===== Data for analysis

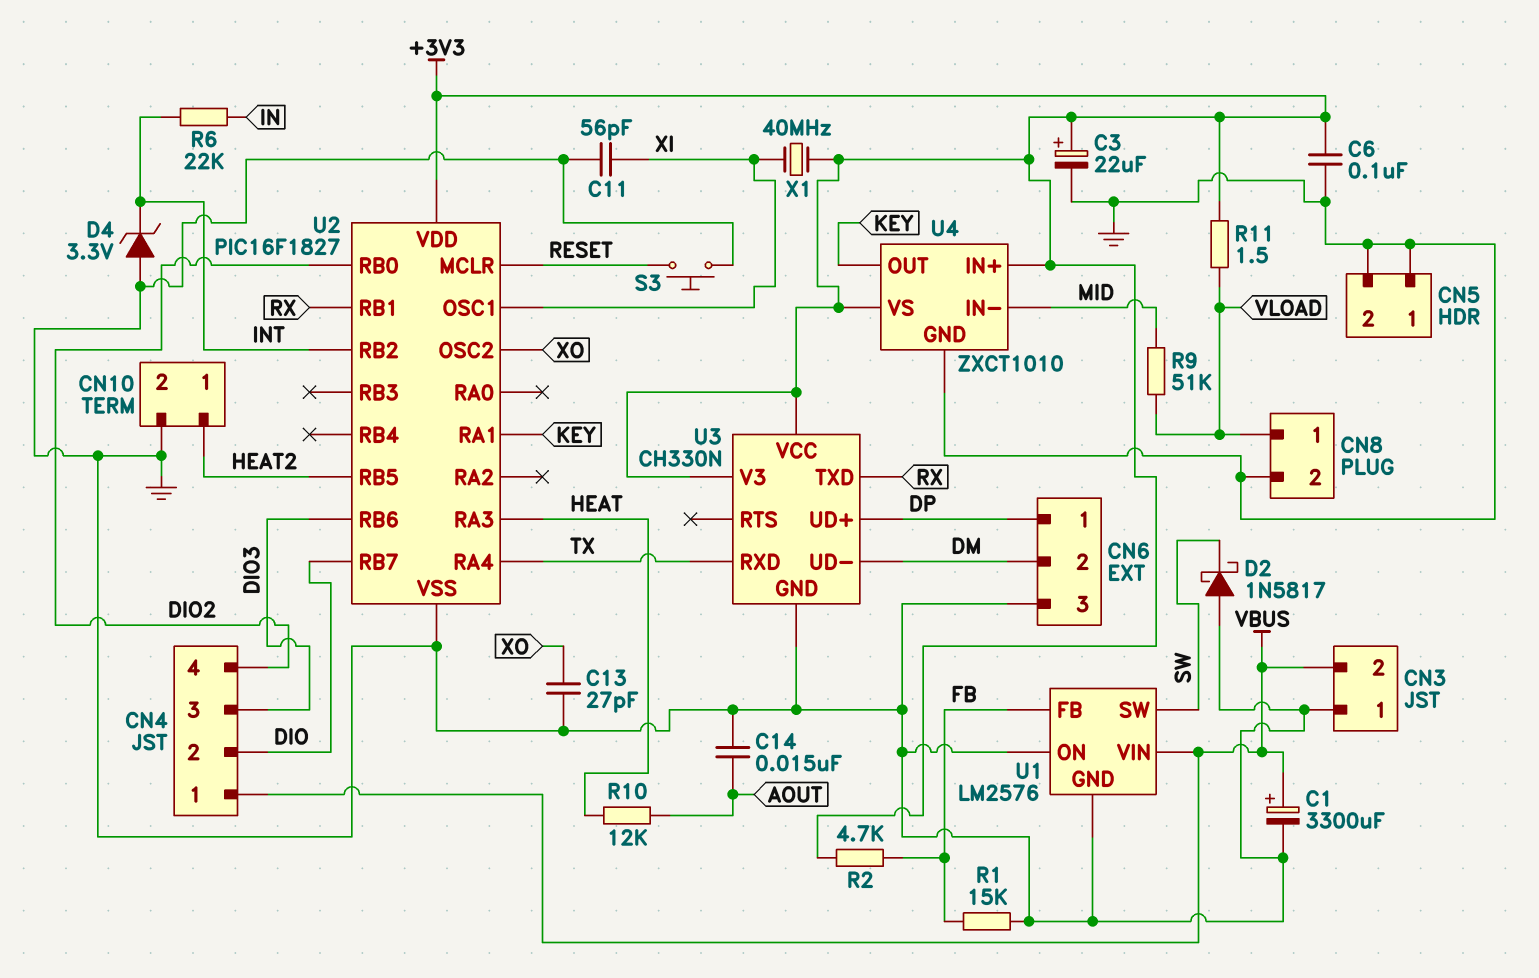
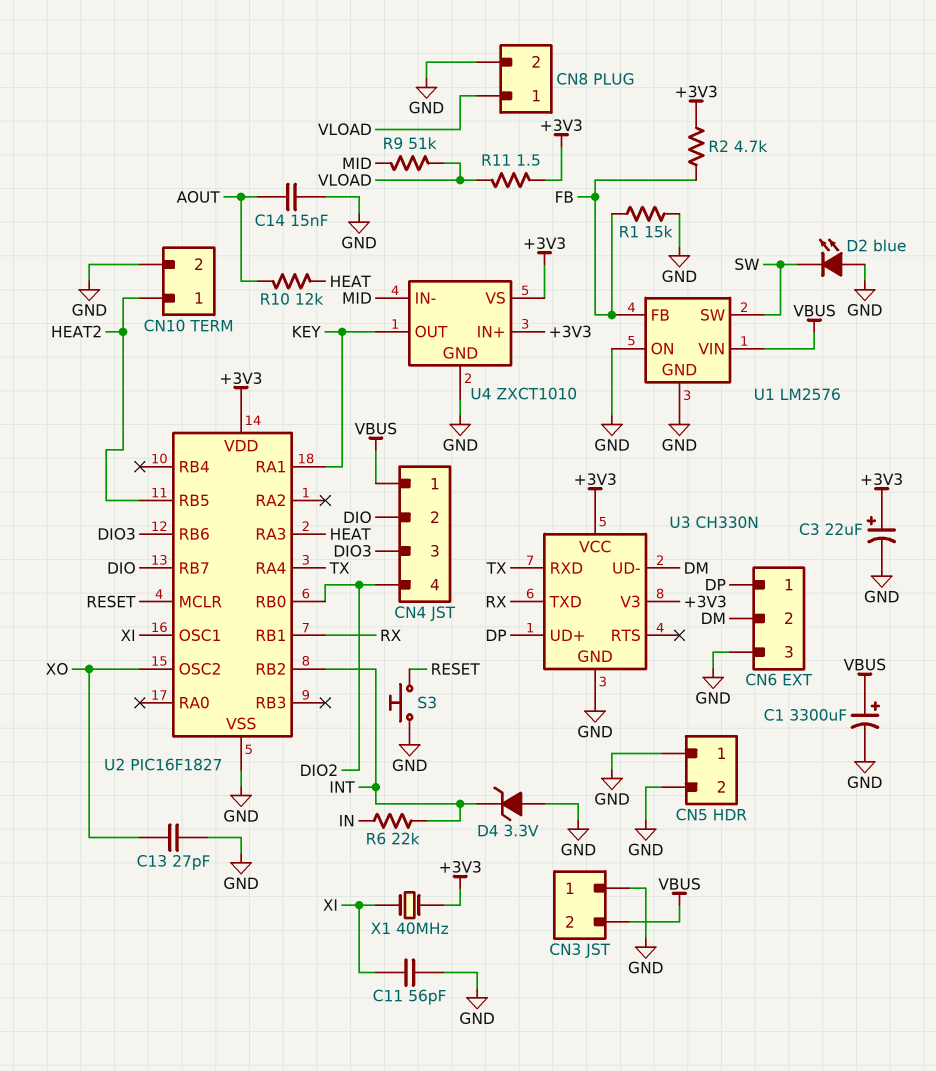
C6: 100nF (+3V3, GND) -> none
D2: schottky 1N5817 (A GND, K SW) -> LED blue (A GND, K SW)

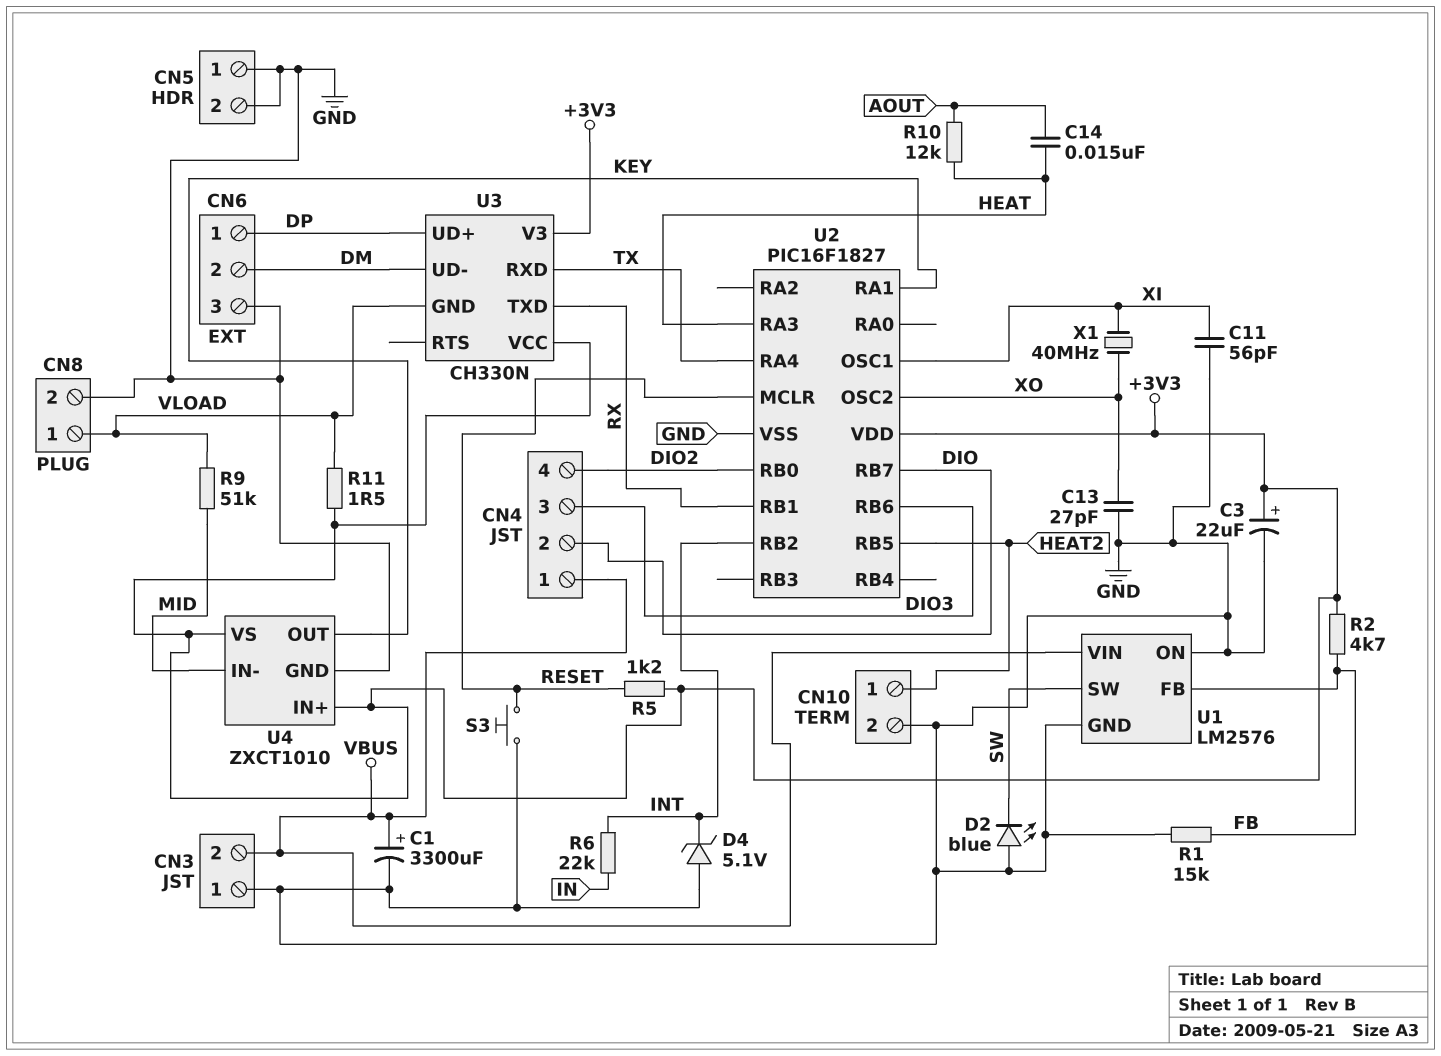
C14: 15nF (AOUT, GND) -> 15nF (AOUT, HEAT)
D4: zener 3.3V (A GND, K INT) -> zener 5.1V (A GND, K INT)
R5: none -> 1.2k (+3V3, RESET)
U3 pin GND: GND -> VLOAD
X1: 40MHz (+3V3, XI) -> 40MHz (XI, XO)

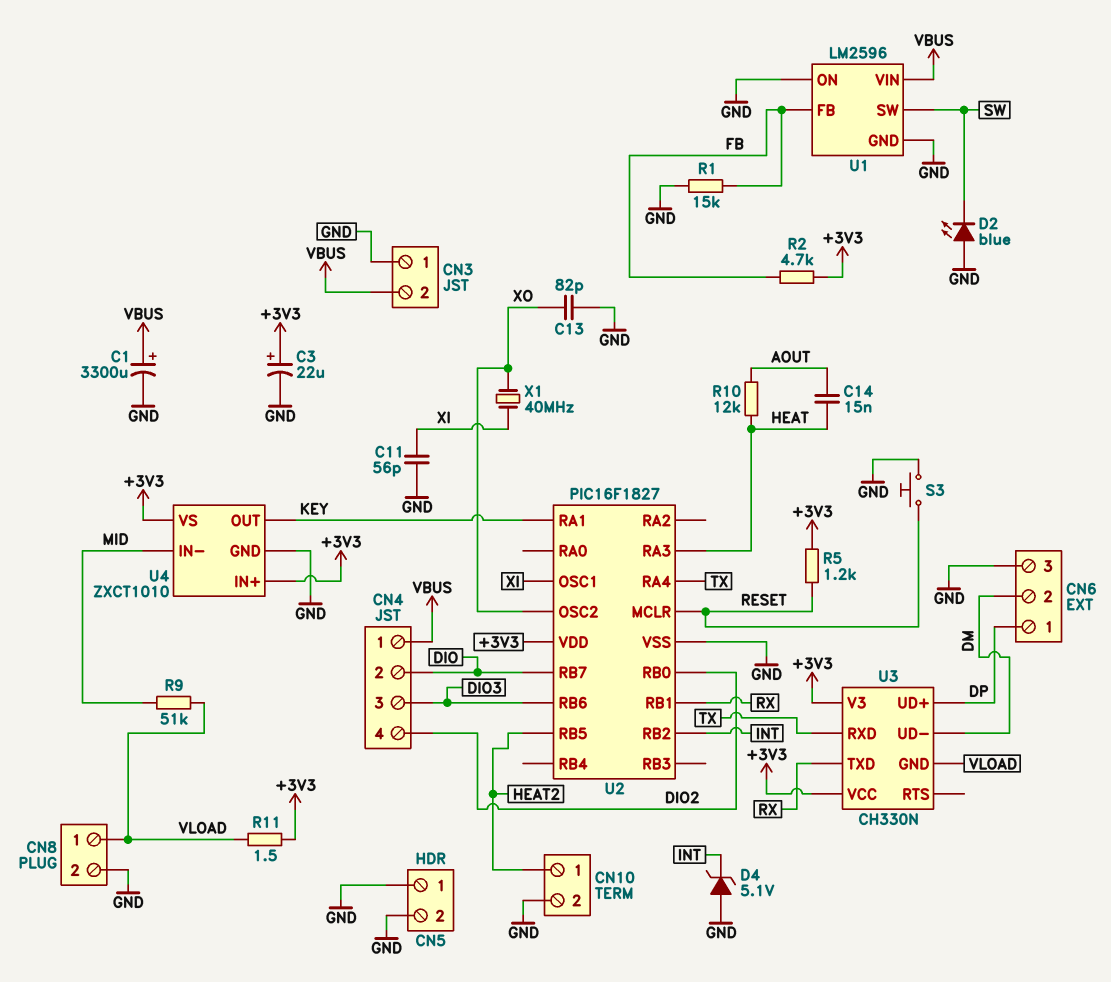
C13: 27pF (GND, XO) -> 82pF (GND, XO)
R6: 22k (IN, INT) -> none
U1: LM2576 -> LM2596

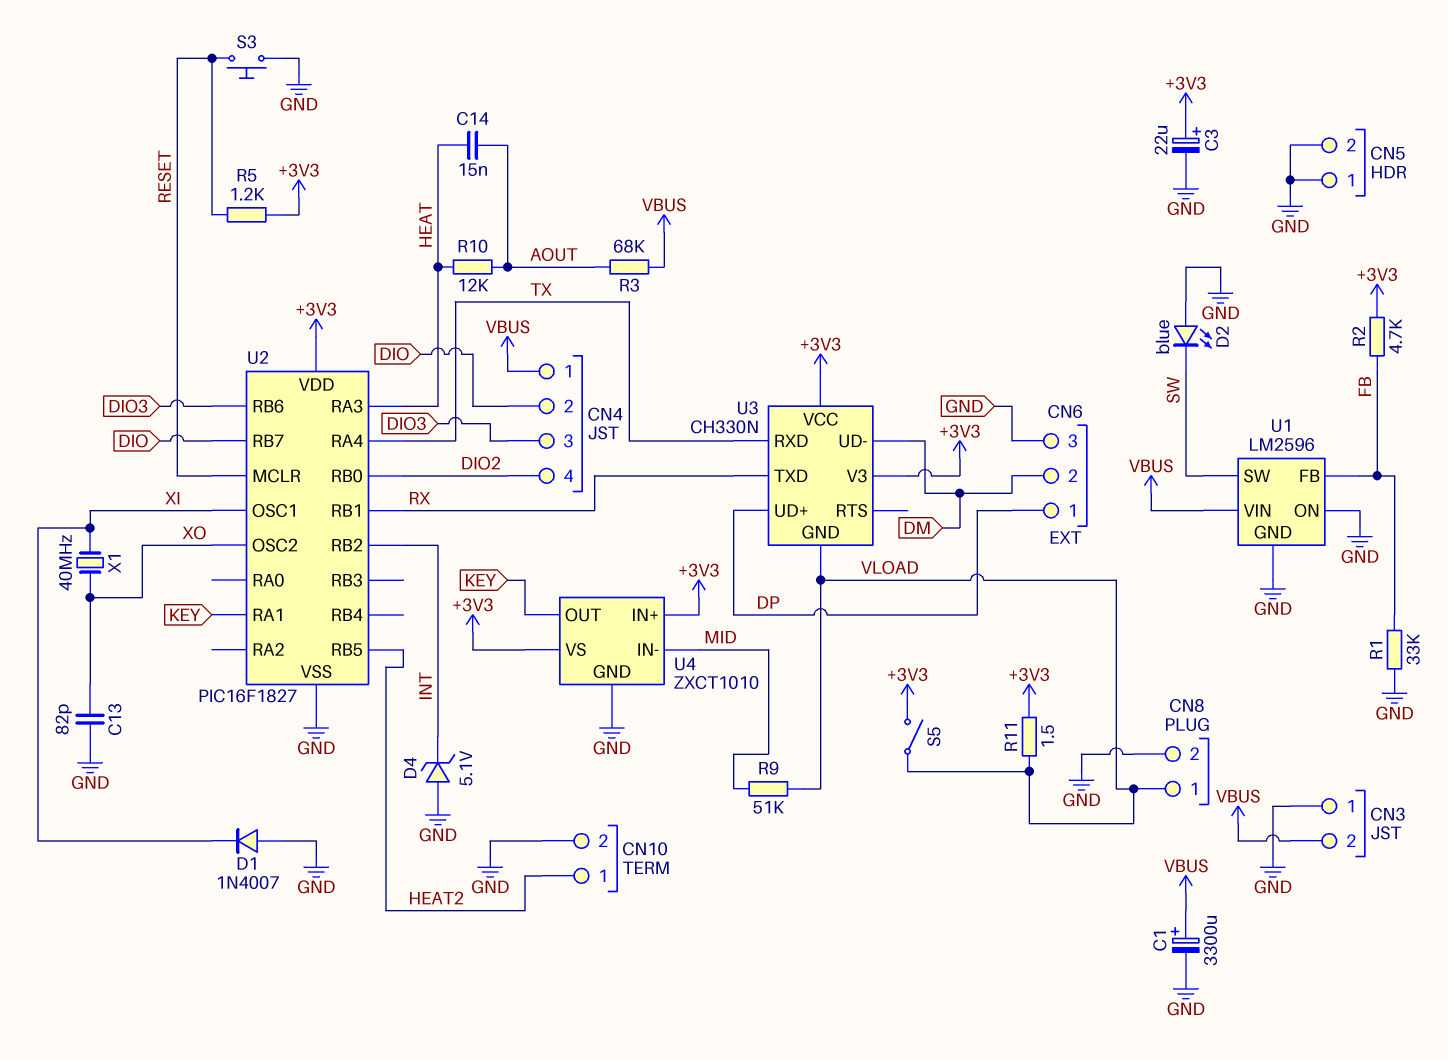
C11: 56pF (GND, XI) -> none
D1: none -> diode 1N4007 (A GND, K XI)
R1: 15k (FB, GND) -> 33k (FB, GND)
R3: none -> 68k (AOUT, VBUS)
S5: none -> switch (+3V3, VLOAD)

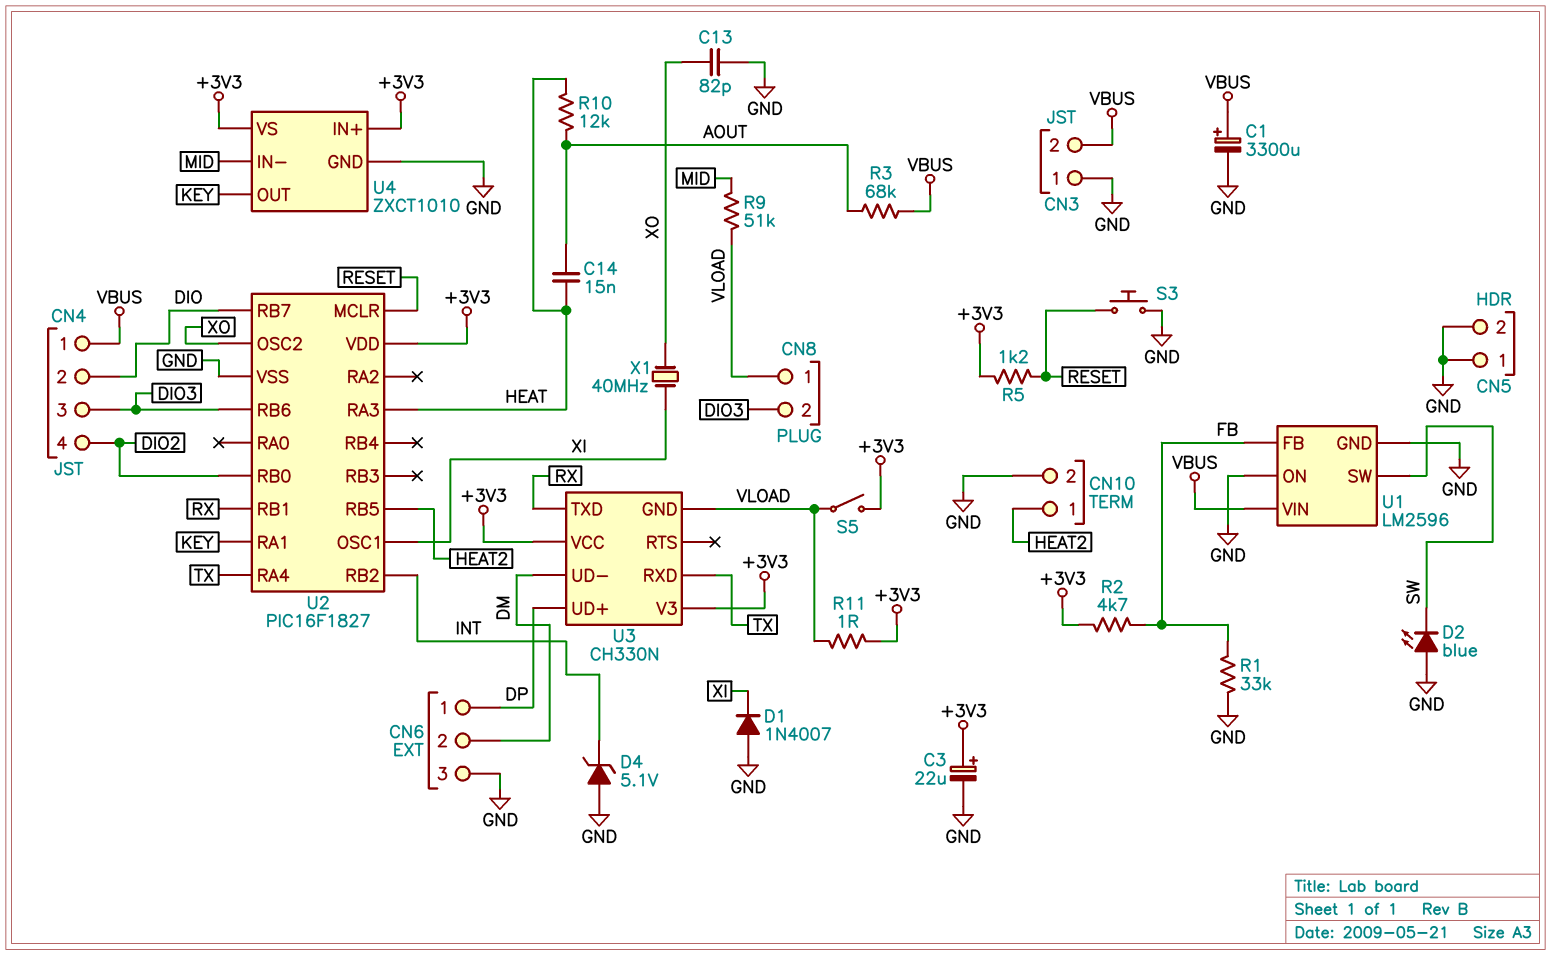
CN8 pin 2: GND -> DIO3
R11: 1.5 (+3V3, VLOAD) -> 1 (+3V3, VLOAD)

==========
===== Data for analysis

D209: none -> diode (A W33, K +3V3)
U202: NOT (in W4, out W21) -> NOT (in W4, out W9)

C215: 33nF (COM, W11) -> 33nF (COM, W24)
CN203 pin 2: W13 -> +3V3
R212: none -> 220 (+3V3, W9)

==========

What the task asks: The answer must be every line of the entries that includes the word "diode".

Expected answer:
D1: none -> diode 1N4007 (A GND, K XI)
D209: none -> diode (A W33, K +3V3)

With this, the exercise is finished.